● WHAT IS EXPECTED
Pictures aside, please retype the whole listing word for word.

● INFORMATION SUPPLIED

______________________________

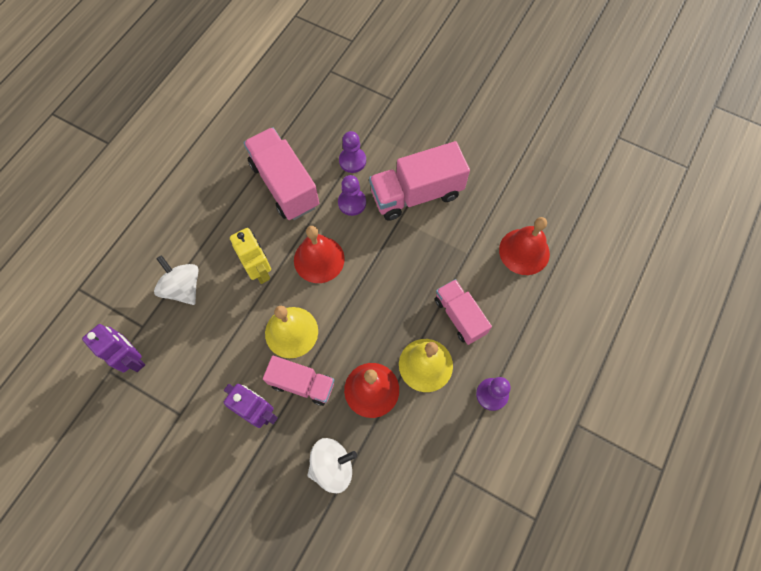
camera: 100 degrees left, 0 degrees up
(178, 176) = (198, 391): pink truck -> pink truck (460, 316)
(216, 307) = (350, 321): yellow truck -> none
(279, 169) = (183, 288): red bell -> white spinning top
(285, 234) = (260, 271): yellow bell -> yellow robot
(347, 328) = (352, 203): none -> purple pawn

______________________________

● RESPONSE TO THE TASK
camera: 100 degrees left, 0 degrees up
(178, 176) = (198, 391): pink truck -> pink truck (460, 316)
(216, 307) = (350, 321): yellow truck -> none
(279, 169) = (183, 288): red bell -> white spinning top
(285, 234) = (260, 271): yellow bell -> yellow robot
(347, 328) = (352, 203): none -> purple pawn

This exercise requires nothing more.